» **Your objective**:
In the data below, find the line with "purple L-shape: (43, 255)" and output it along with every later line, exactly, but not the pictures.

[Records contained in a dataset]
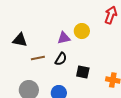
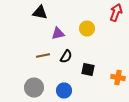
purple triangle: (64, 38) -> (58, 34), moved
black triangle: (20, 40) -> (40, 12), moved

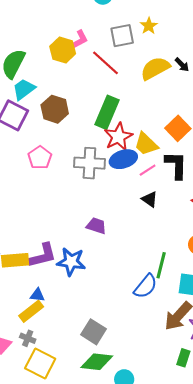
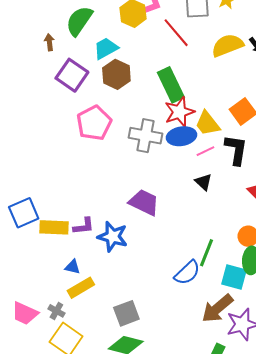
cyan trapezoid: (24, 89) -> (106, 48), moved
green rectangle: (107, 112) -> (171, 85), turned -56
pink pentagon: (40, 158) -> (94, 123), size x1.4
purple trapezoid: (96, 226) -> (144, 202), size x1.4
purple L-shape: (43, 255) -> (84, 226), size x0.7
yellow rectangle: (31, 311) -> (81, 288), moved
gray square: (94, 332) -> (126, 313), turned 30

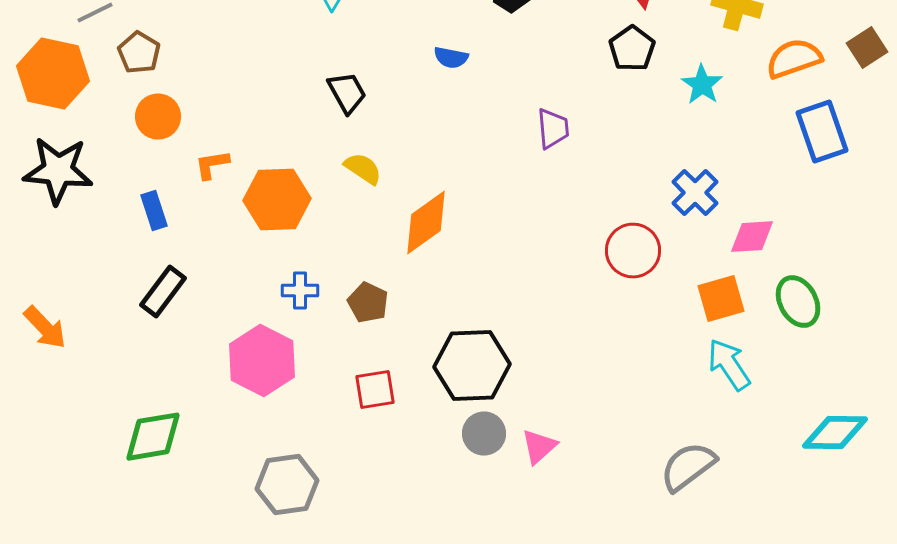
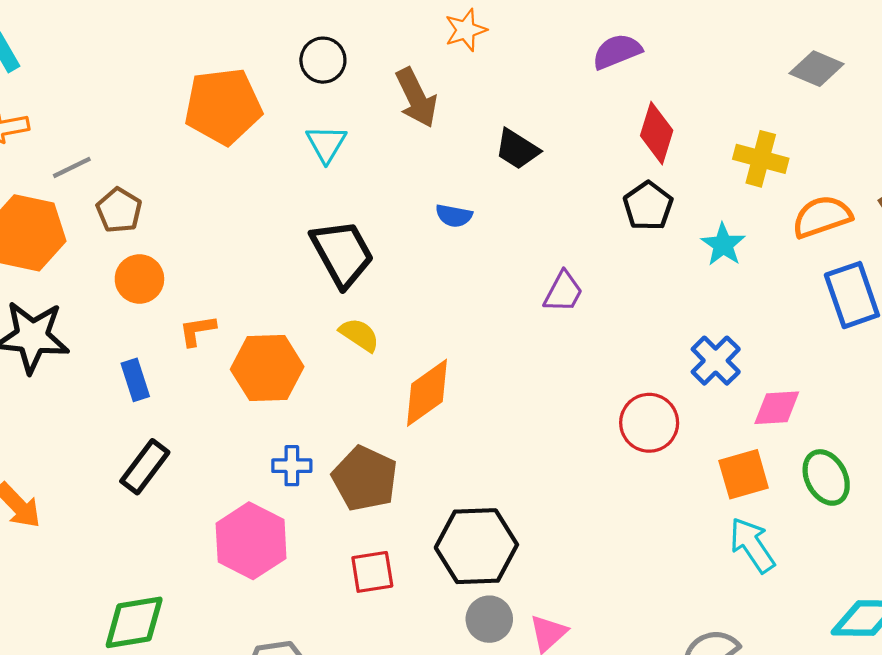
black trapezoid: (347, 93) -> (342, 253), size x1.5
purple trapezoid: (553, 129) -> (563, 292), turned 33
brown pentagon: (368, 303) -> (365, 479), size x1.5

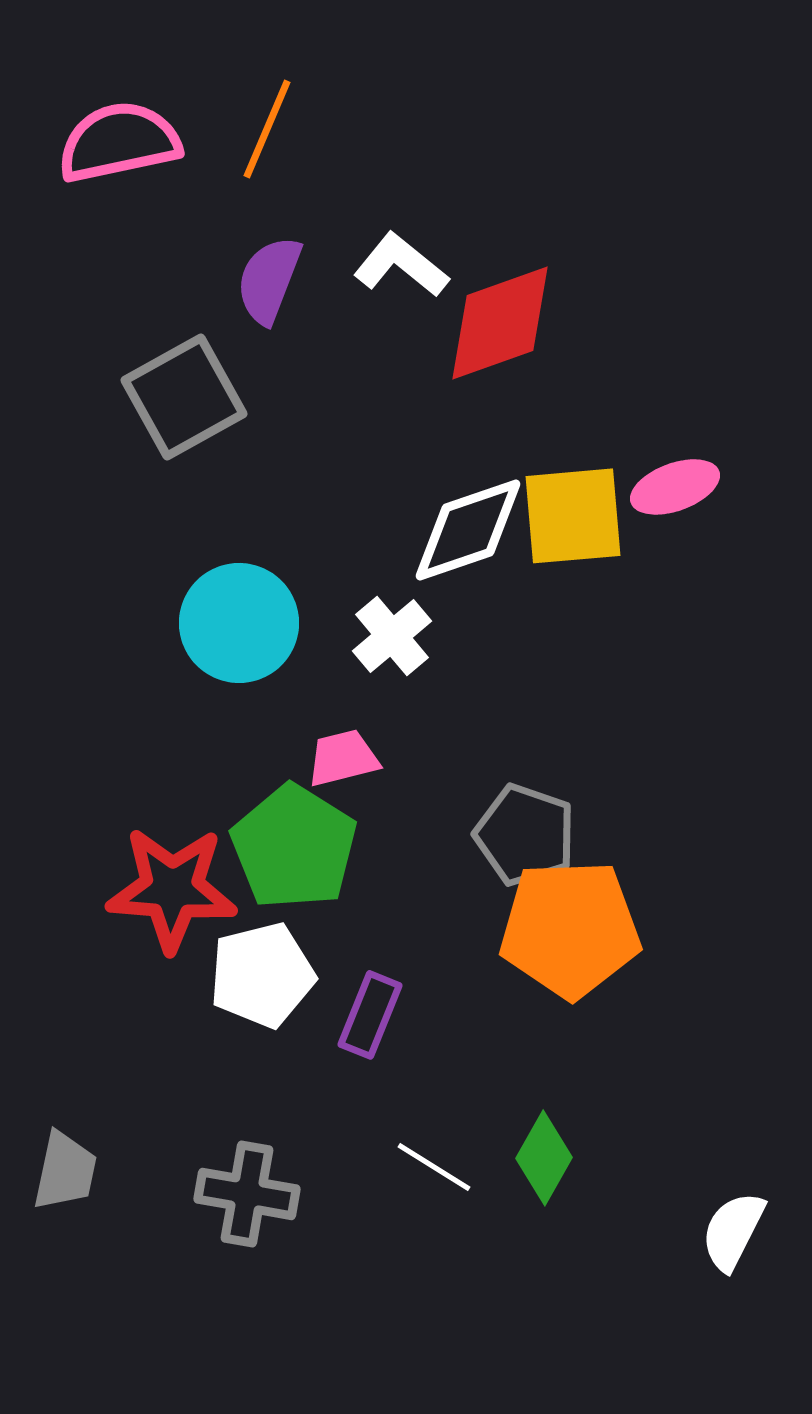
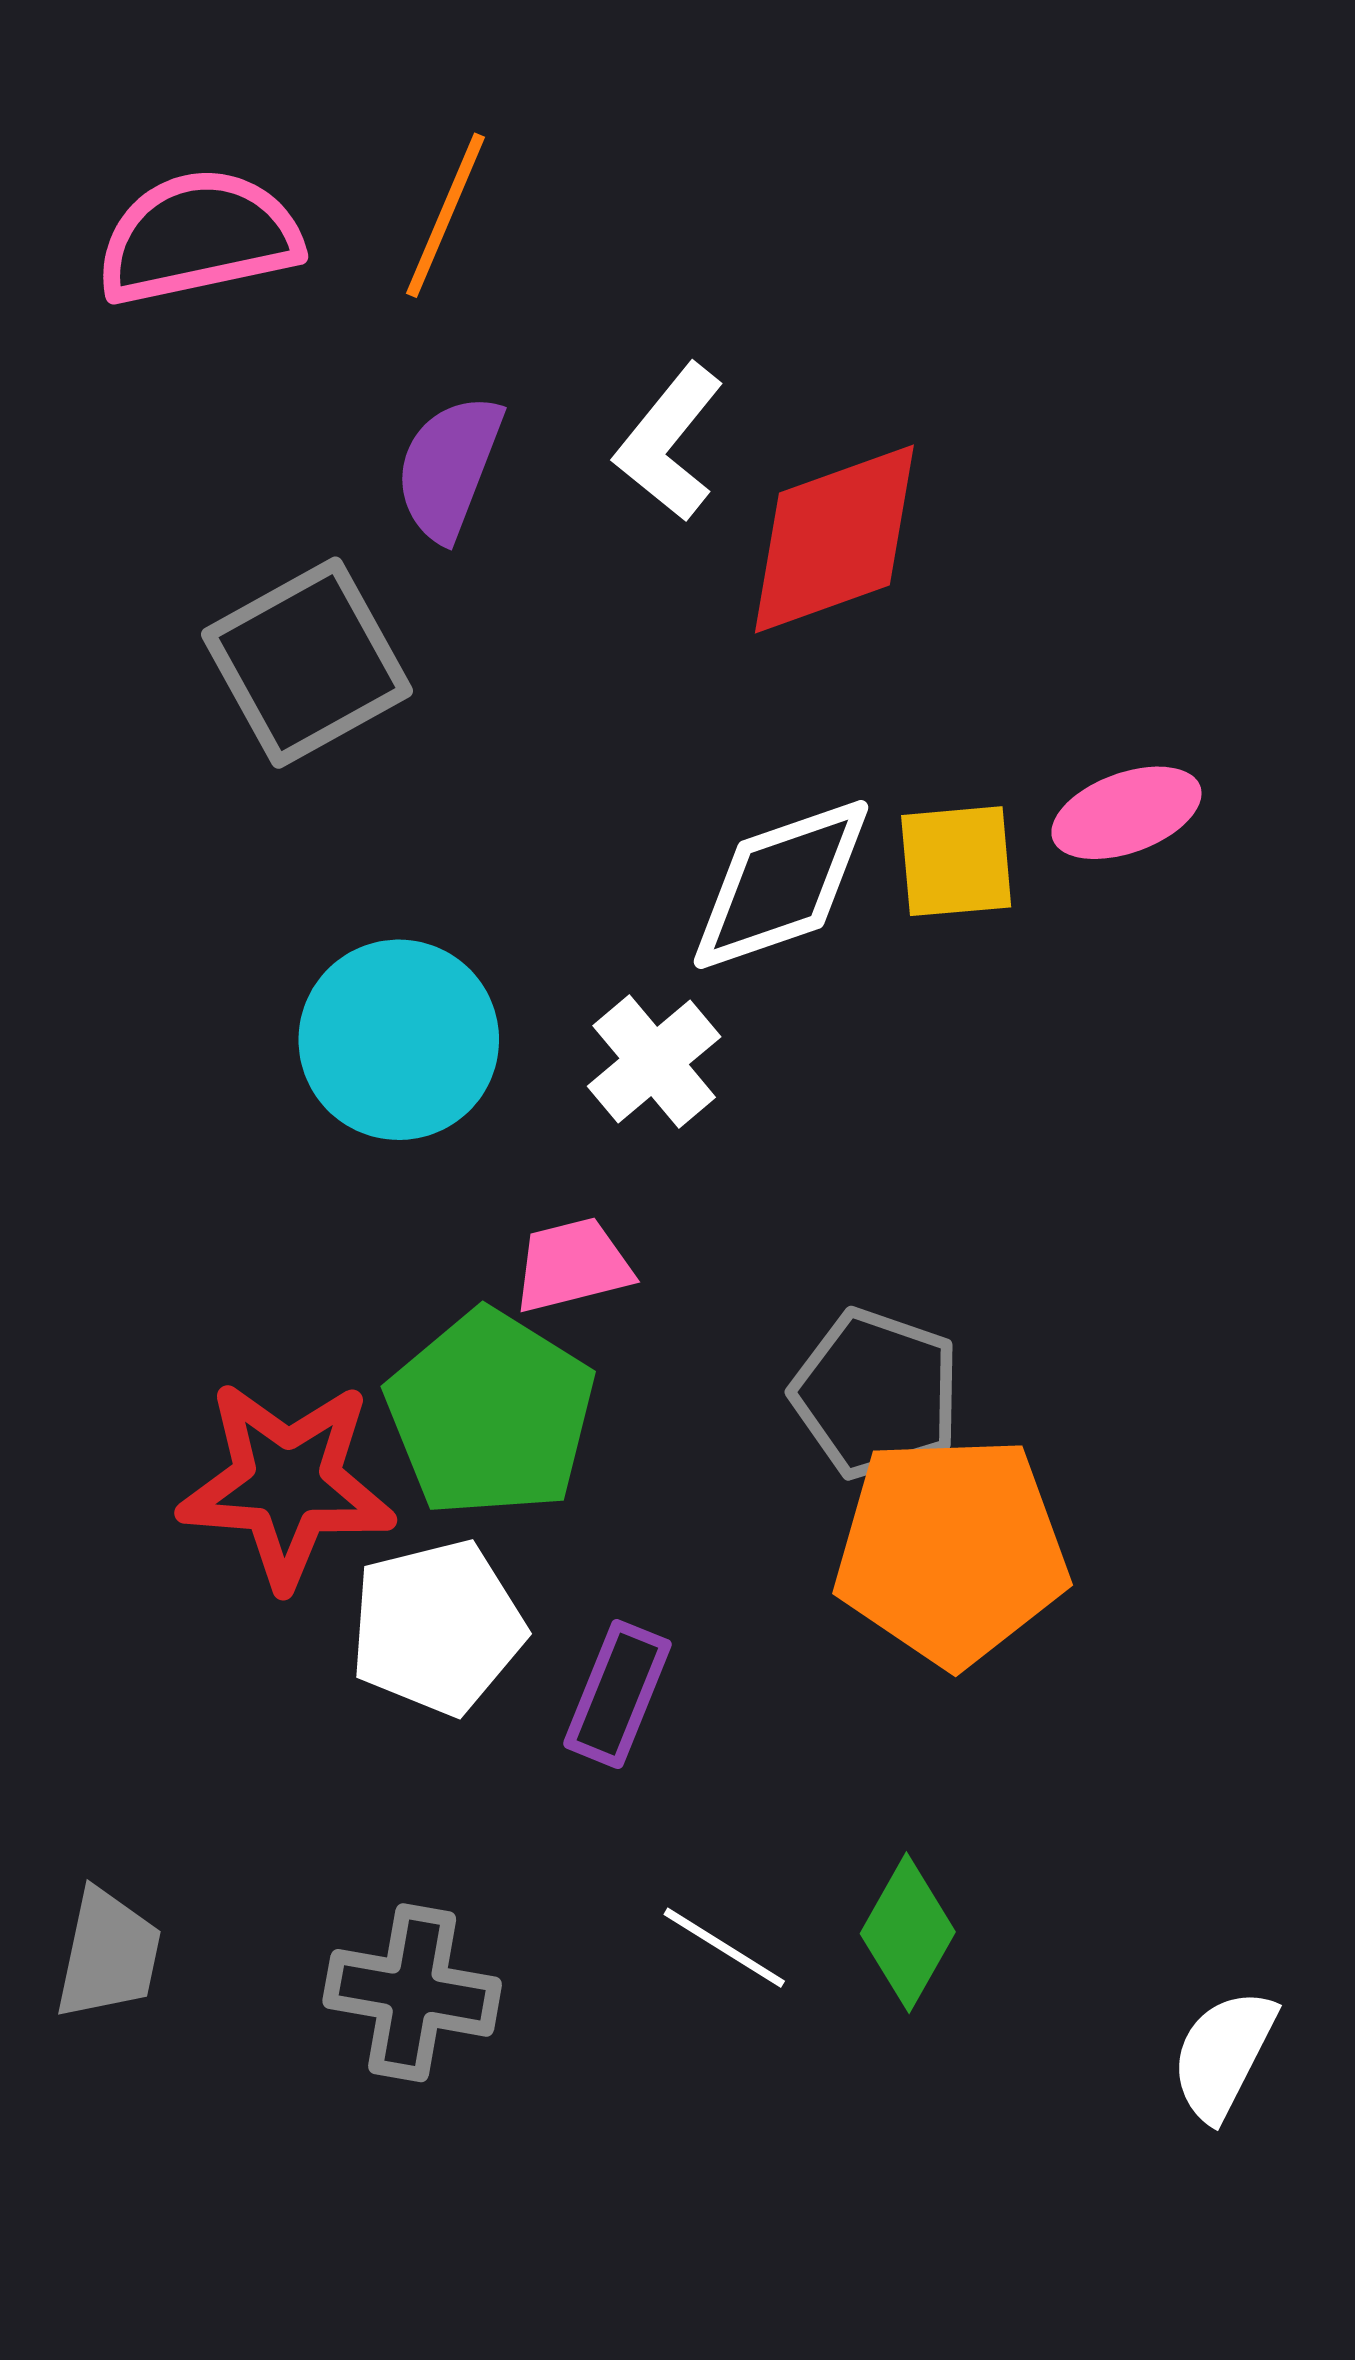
white L-shape: (401, 265) -> (669, 442), turned -90
yellow square: (573, 516) -> (956, 861), size x0.7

» **Response**:
purple L-shape: (43, 255) -> (84, 226), size x0.7
yellow rectangle: (31, 311) -> (81, 288), moved
gray square: (94, 332) -> (126, 313), turned 30

black trapezoid: (347, 93) -> (342, 253), size x1.5
purple trapezoid: (553, 129) -> (563, 292), turned 33
brown pentagon: (368, 303) -> (365, 479), size x1.5

white L-shape: (401, 265) -> (669, 442), turned -90
yellow square: (573, 516) -> (956, 861), size x0.7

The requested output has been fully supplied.